Stated problem
Convert the notation in all of the records below into a numbered list, one source line per item, with blank lines dropped and the pictures omitted.

⟨

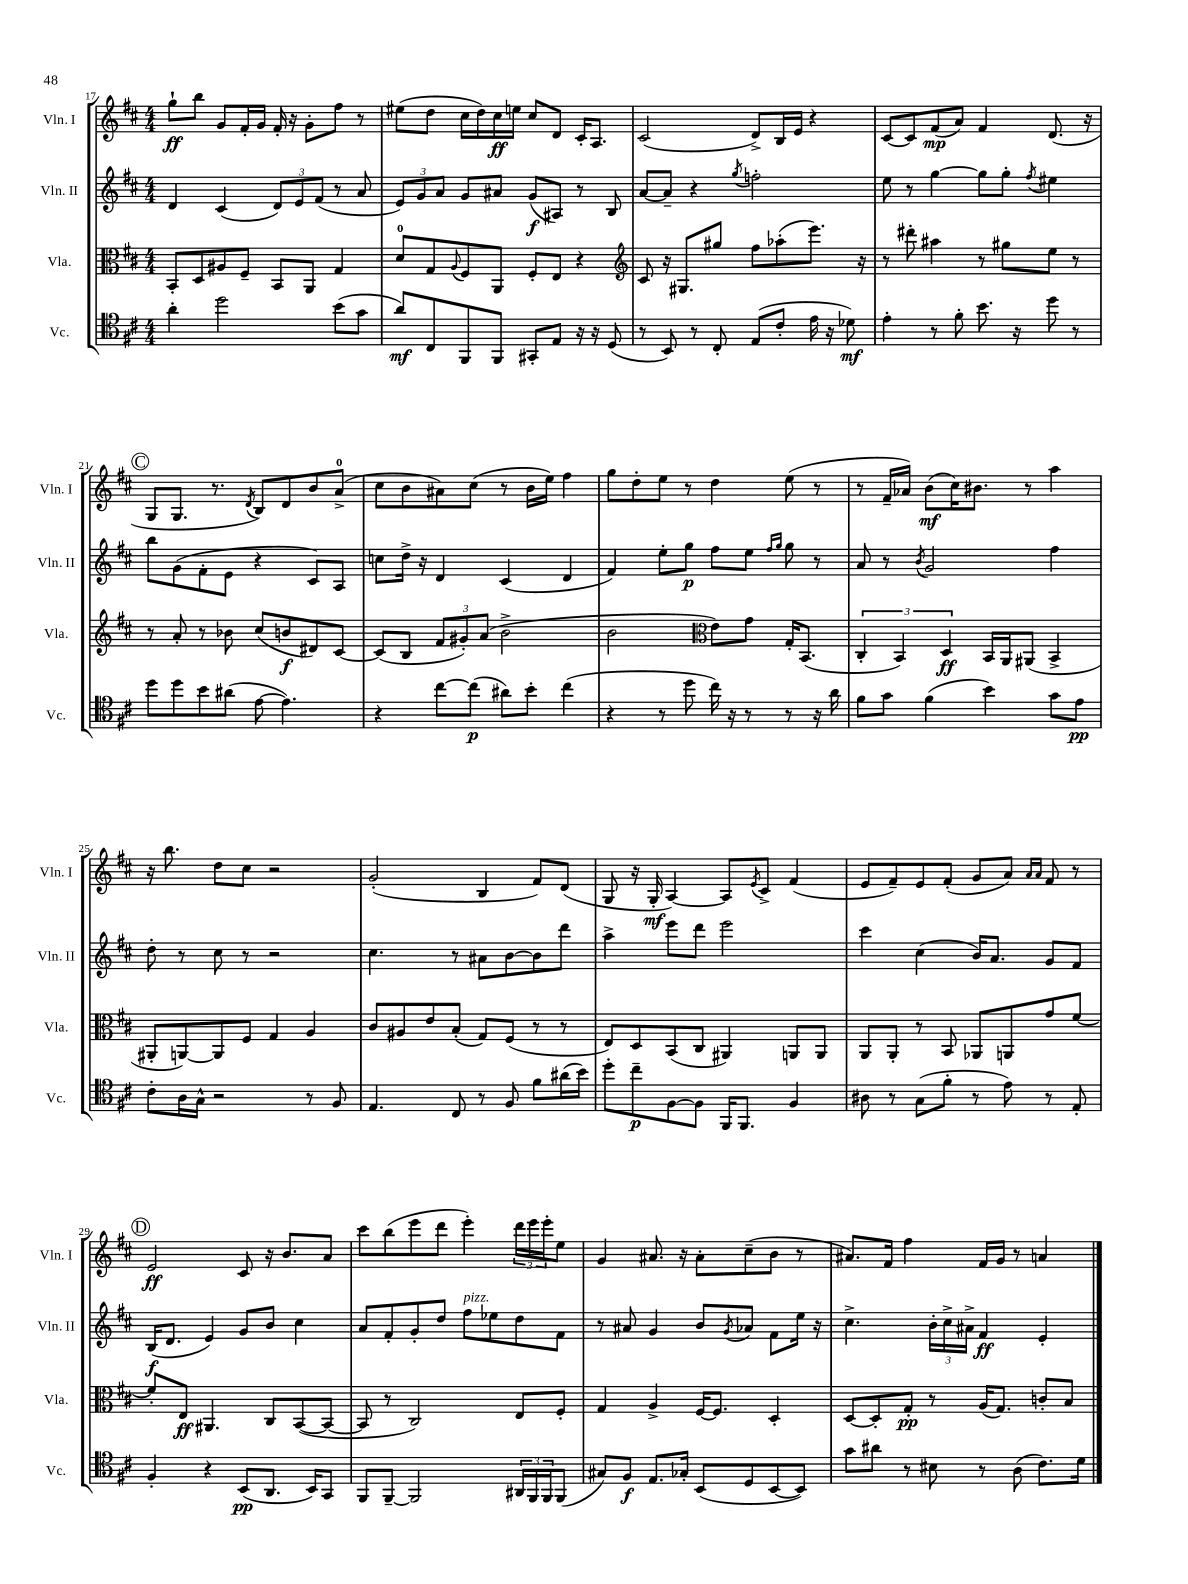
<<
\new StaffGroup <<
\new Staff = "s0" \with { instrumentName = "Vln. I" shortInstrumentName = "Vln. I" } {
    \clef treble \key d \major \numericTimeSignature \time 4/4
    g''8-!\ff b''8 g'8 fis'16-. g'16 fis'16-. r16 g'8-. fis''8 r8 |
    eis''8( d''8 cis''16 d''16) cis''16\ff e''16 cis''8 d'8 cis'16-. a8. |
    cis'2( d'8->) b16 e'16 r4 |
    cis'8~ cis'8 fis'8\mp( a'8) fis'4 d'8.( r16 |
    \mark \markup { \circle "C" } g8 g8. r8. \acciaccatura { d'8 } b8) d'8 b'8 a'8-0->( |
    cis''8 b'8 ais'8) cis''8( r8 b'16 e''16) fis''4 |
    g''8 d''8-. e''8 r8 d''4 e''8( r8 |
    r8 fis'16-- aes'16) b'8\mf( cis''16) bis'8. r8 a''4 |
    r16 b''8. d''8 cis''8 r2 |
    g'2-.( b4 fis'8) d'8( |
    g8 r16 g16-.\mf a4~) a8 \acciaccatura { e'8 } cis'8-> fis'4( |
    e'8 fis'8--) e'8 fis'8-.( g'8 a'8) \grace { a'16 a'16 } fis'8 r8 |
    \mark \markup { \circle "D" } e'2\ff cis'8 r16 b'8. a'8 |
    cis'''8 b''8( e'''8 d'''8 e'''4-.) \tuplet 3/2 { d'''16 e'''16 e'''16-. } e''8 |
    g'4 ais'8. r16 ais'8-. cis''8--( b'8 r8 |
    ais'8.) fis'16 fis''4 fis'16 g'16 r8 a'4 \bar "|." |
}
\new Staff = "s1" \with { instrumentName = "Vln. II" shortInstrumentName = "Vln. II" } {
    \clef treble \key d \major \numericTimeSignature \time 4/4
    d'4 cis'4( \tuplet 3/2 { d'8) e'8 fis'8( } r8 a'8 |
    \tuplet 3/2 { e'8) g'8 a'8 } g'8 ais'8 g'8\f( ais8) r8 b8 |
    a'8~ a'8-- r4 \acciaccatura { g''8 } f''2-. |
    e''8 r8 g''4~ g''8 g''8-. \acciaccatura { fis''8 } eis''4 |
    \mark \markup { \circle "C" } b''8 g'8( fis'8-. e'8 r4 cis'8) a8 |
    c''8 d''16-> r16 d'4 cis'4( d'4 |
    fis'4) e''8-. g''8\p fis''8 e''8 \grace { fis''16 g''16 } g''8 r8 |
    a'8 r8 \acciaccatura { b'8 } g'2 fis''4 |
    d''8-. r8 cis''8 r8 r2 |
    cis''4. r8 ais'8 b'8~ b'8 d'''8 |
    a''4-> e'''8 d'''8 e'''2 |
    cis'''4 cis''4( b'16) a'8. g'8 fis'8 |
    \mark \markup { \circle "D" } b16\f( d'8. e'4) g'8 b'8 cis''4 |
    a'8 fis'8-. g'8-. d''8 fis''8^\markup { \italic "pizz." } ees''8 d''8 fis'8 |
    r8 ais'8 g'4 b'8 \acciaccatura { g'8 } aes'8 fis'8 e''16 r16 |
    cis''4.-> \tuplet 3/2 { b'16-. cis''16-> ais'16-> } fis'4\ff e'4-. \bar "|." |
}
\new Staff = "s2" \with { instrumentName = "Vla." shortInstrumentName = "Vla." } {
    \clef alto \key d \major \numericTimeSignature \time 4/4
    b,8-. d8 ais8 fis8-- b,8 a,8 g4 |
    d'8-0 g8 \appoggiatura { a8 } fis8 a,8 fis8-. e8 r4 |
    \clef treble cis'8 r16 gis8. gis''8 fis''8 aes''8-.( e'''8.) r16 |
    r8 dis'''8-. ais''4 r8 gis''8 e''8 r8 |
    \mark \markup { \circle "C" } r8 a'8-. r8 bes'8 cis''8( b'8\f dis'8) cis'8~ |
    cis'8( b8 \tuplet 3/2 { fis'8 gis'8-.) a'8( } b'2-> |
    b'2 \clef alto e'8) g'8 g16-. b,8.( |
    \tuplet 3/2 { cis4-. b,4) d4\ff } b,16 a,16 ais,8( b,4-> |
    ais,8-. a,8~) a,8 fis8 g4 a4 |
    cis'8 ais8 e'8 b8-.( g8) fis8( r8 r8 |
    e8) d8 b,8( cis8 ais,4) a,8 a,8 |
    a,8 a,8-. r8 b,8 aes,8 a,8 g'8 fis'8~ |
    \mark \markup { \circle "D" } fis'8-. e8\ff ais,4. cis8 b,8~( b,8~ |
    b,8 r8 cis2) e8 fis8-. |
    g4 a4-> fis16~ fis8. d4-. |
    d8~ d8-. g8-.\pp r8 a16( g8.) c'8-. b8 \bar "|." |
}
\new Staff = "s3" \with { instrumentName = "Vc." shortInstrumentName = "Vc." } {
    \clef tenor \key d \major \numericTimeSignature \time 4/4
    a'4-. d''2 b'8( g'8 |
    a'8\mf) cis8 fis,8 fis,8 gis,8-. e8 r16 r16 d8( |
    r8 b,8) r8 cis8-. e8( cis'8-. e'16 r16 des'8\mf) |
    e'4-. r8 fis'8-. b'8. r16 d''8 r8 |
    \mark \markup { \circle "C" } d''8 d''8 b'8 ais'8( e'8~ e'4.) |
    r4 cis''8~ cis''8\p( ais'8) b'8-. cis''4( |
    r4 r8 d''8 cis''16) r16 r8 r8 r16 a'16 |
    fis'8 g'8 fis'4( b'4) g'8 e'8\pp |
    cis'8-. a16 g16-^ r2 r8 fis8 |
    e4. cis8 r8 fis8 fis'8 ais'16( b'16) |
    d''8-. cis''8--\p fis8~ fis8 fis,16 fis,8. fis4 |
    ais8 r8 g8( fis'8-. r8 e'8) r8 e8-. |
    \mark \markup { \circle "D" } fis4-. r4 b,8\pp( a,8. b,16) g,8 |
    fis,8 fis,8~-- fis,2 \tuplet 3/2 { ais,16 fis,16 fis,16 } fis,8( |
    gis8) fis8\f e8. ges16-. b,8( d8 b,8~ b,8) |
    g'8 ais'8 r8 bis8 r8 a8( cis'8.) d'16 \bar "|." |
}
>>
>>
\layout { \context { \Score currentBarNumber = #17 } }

⟩

Expected answer
1. <<
2. \new StaffGroup <<
3. \new Staff = "s0" \with { instrumentName = "Vln. I" shortInstrumentName = "Vln. I" } {
4.     \clef treble \key d \major \numericTimeSignature \time 4/4
5.     g''8-!\ff b''8 g'8 fis'16-. g'16 fis'16-. r16 g'8-. fis''8 r8 |
6.     eis''8( d''8 cis''16 d''16) cis''16\ff e''16 cis''8 d'8 cis'16-. a8. |
7.     cis'2( d'8->) b16 e'16 r4 |
8.     cis'8~ cis'8 fis'8\mp( a'8) fis'4 d'8.( r16 |
9.     \mark \markup { \circle "C" } g8 g8. r8. \acciaccatura { d'8 } b8) d'8 b'8 a'8-0->( |
10.     cis''8 b'8 ais'8) cis''8( r8 b'16 e''16) fis''4 |
11.     g''8 d''8-. e''8 r8 d''4 e''8( r8 |
12.     r8 fis'16-- aes'16) b'8\mf( cis''16) bis'8. r8 a''4 |
13.     r16 b''8. d''8 cis''8 r2 |
14.     g'2-.( b4 fis'8) d'8( |
15.     g8 r16 g16-.\mf a4~) a8 \acciaccatura { e'8 } cis'8-> fis'4( |
16.     e'8 fis'8--) e'8 fis'8-.( g'8 a'8) \grace { a'16 a'16 } fis'8 r8 |
17.     \mark \markup { \circle "D" } e'2\ff cis'8 r16 b'8. a'8 |
18.     cis'''8 b''8( e'''8 d'''8 e'''4-.) \tuplet 3/2 { d'''16 e'''16 e'''16-. } e''8 |
19.     g'4 ais'8. r16 ais'8-. cis''8--( b'8 r8 |
20.     ais'8.) fis'16 fis''4 fis'16 g'16 r8 a'4 \bar "|." |
21. }
22. \new Staff = "s1" \with { instrumentName = "Vln. II" shortInstrumentName = "Vln. II" } {
23.     \clef treble \key d \major \numericTimeSignature \time 4/4
24.     d'4 cis'4( \tuplet 3/2 { d'8) e'8 fis'8( } r8 a'8 |
25.     \tuplet 3/2 { e'8) g'8 a'8 } g'8 ais'8 g'8\f( ais8) r8 b8 |
26.     a'8~ a'8-- r4 \acciaccatura { g''8 } f''2-. |
27.     e''8 r8 g''4~ g''8 g''8-. \acciaccatura { fis''8 } eis''4 |
28.     \mark \markup { \circle "C" } b''8 g'8( fis'8-. e'8 r4 cis'8) a8 |
29.     c''8 d''16-> r16 d'4 cis'4( d'4 |
30.     fis'4) e''8-. g''8\p fis''8 e''8 \grace { fis''16 g''16 } g''8 r8 |
31.     a'8 r8 \acciaccatura { b'8 } g'2 fis''4 |
32.     d''8-. r8 cis''8 r8 r2 |
33.     cis''4. r8 ais'8 b'8~ b'8 d'''8 |
34.     a''4-> e'''8 d'''8 e'''2 |
35.     cis'''4 cis''4( b'16) a'8. g'8 fis'8 |
36.     \mark \markup { \circle "D" } b16\f( d'8. e'4) g'8 b'8 cis''4 |
37.     a'8 fis'8-. g'8-. d''8 fis''8^\markup { \italic "pizz." } ees''8 d''8 fis'8 |
38.     r8 ais'8 g'4 b'8 \acciaccatura { g'8 } aes'8 fis'8 e''16 r16 |
39.     cis''4.-> \tuplet 3/2 { b'16-. cis''16-> ais'16-> } fis'4\ff e'4-. \bar "|." |
40. }
41. \new Staff = "s2" \with { instrumentName = "Vla." shortInstrumentName = "Vla." } {
42.     \clef alto \key d \major \numericTimeSignature \time 4/4
43.     b,8-. d8 ais8 fis8-- b,8 a,8 g4 |
44.     d'8-0 g8 \appoggiatura { a8 } fis8 a,8 fis8-. e8 r4 |
45.     \clef treble cis'8 r16 gis8. gis''8 fis''8 aes''8-.( e'''8.) r16 |
46.     r8 dis'''8-. ais''4 r8 gis''8 e''8 r8 |
47.     \mark \markup { \circle "C" } r8 a'8-. r8 bes'8 cis''8( b'8\f dis'8) cis'8~ |
48.     cis'8( b8 \tuplet 3/2 { fis'8 gis'8-.) a'8( } b'2-> |
49.     b'2 \clef alto e'8) g'8 g16-. b,8.( |
50.     \tuplet 3/2 { cis4-. b,4) d4\ff } b,16 a,16 ais,8( b,4-> |
51.     ais,8-. a,8~) a,8 fis8 g4 a4 |
52.     cis'8 ais8 e'8 b8-.( g8) fis8( r8 r8 |
53.     e8) d8 b,8( cis8 ais,4) a,8 a,8 |
54.     a,8 a,8-. r8 b,8 aes,8 a,8 g'8 fis'8~ |
55.     \mark \markup { \circle "D" } fis'8-. e8\ff ais,4. cis8 b,8~( b,8~ |
56.     b,8 r8 cis2) e8 fis8-. |
57.     g4 a4-> fis16~ fis8. d4-. |
58.     d8~ d8-. g8-.\pp r8 a16( g8.) c'8-. b8 \bar "|." |
59. }
60. \new Staff = "s3" \with { instrumentName = "Vc." shortInstrumentName = "Vc." } {
61.     \clef tenor \key d \major \numericTimeSignature \time 4/4
62.     a'4-. d''2 b'8( g'8 |
63.     a'8\mf) cis8 fis,8 fis,8 gis,8-. e8 r16 r16 d8( |
64.     r8 b,8) r8 cis8-. e8( cis'8-. e'16 r16 des'8\mf) |
65.     e'4-. r8 fis'8-. b'8. r16 d''8 r8 |
66.     \mark \markup { \circle "C" } d''8 d''8 b'8 ais'8( e'8~ e'4.) |
67.     r4 cis''8~ cis''8\p( ais'8) b'8-. cis''4( |
68.     r4 r8 d''8 cis''16) r16 r8 r8 r16 a'16 |
69.     fis'8 g'8 fis'4( b'4) g'8 e'8\pp |
70.     cis'8-. a16 g16-^ r2 r8 fis8 |
71.     e4. cis8 r8 fis8 fis'8 ais'16( b'16) |
72.     d''8-. cis''8--\p fis8~ fis8 fis,16 fis,8. fis4 |
73.     ais8 r8 g8( fis'8-. r8 e'8) r8 e8-. |
74.     \mark \markup { \circle "D" } fis4-. r4 b,8\pp( a,8. b,16) g,8 |
75.     fis,8 fis,8~-- fis,2 \tuplet 3/2 { ais,16 fis,16 fis,16 } fis,8( |
76.     gis8) fis8\f e8. ges16-. b,8( d8 b,8~ b,8) |
77.     g'8 ais'8 r8 bis8 r8 a8( cis'8.) d'16 \bar "|." |
78. }
79. >>
80. >>
81. \layout { \context { \Score currentBarNumber = #17 } }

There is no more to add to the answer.